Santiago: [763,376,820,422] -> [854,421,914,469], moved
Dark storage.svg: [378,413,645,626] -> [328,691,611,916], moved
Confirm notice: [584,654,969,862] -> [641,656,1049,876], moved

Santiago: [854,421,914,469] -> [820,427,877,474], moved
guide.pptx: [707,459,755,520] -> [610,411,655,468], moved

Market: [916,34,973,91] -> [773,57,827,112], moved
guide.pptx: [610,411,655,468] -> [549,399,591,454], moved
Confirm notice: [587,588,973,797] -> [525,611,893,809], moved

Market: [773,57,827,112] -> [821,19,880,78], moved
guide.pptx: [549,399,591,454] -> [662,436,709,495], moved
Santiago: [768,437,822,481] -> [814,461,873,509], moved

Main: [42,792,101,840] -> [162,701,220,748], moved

---

### What you are asked to do:
Repeat the records exactly, leaving out none of them.

### Solution below:
Santiago: [763,376,820,422] -> [854,421,914,469], moved
Dark storage.svg: [378,413,645,626] -> [328,691,611,916], moved
Confirm notice: [584,654,969,862] -> [641,656,1049,876], moved

Santiago: [854,421,914,469] -> [820,427,877,474], moved
guide.pptx: [707,459,755,520] -> [610,411,655,468], moved

Market: [916,34,973,91] -> [773,57,827,112], moved
guide.pptx: [610,411,655,468] -> [549,399,591,454], moved
Confirm notice: [587,588,973,797] -> [525,611,893,809], moved

Market: [773,57,827,112] -> [821,19,880,78], moved
guide.pptx: [549,399,591,454] -> [662,436,709,495], moved
Santiago: [768,437,822,481] -> [814,461,873,509], moved

Main: [42,792,101,840] -> [162,701,220,748], moved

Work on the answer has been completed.